Geometric shape edit sequences:
----------

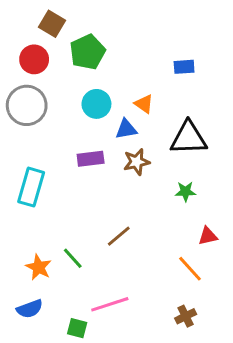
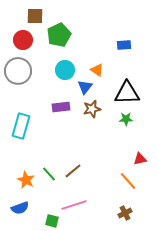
brown square: (52, 24) -> (35, 16), turned -30
blue triangle: (126, 129) -> (85, 87), turned -42
green star: (186, 192) -> (126, 119), moved
brown line: (119, 236) -> (73, 171), moved

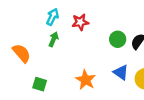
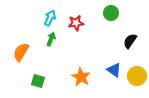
green circle: (118, 39) -> (111, 13), moved
orange semicircle: (21, 53) -> (21, 52), turned -108

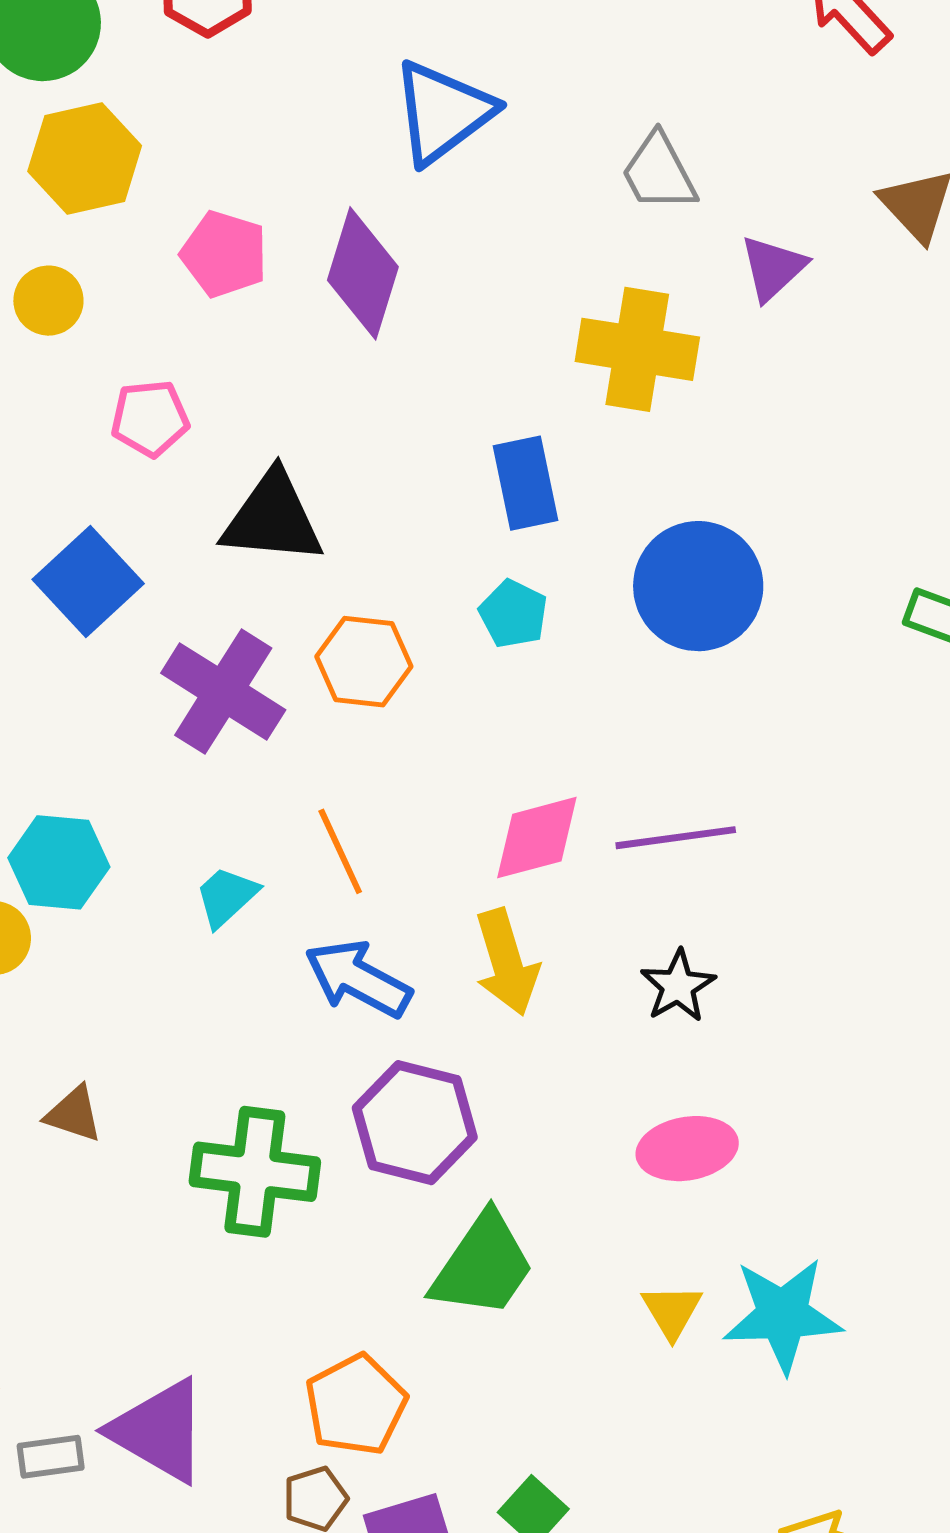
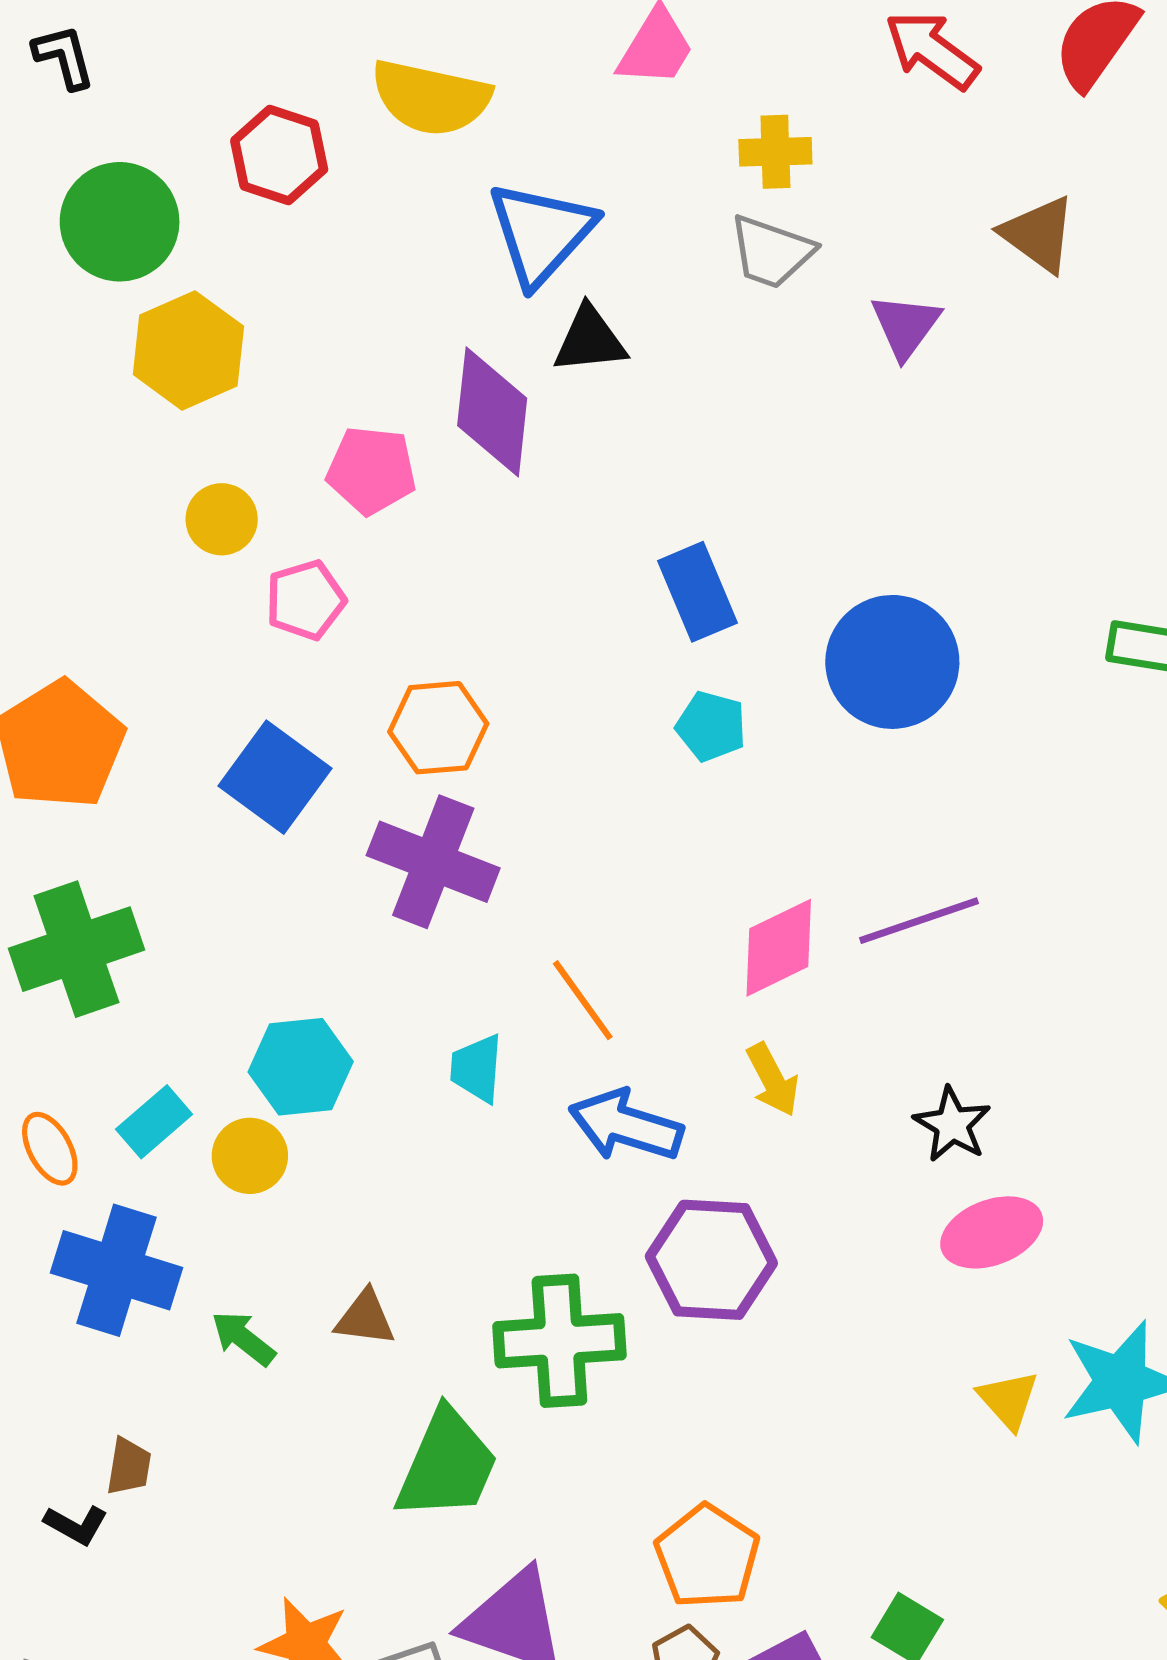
gray trapezoid: (659, 172) -> (771, 252), turned -32
pink pentagon: (224, 254) -> (371, 470), moved
yellow circle: (48, 301) -> (222, 519), moved
yellow cross: (637, 349) -> (775, 152), moved, size x0.6
black triangle: (273, 518) -> (590, 340), moved, size x0.7
orange hexagon: (364, 662) -> (438, 728), moved
cyan trapezoid: (226, 897) -> (477, 1068), turned -32
yellow arrow: (507, 962) -> (773, 1080), size x0.7
black star: (678, 986) -> (952, 1124), moved
green trapezoid: (483, 1265) -> (447, 1465), moved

----------

Task to complete
After removing each picture, print the entries above exactly as they were.

Written reply
brown square: (52, 24) -> (35, 16), turned -30
blue triangle: (126, 129) -> (85, 87), turned -42
green star: (186, 192) -> (126, 119), moved
brown line: (119, 236) -> (73, 171), moved

green circle: (118, 39) -> (111, 13), moved
orange semicircle: (21, 53) -> (21, 52), turned -108

gray trapezoid: (659, 172) -> (771, 252), turned -32
pink pentagon: (224, 254) -> (371, 470), moved
yellow circle: (48, 301) -> (222, 519), moved
yellow cross: (637, 349) -> (775, 152), moved, size x0.6
black triangle: (273, 518) -> (590, 340), moved, size x0.7
orange hexagon: (364, 662) -> (438, 728), moved
cyan trapezoid: (226, 897) -> (477, 1068), turned -32
yellow arrow: (507, 962) -> (773, 1080), size x0.7
black star: (678, 986) -> (952, 1124), moved
green trapezoid: (483, 1265) -> (447, 1465), moved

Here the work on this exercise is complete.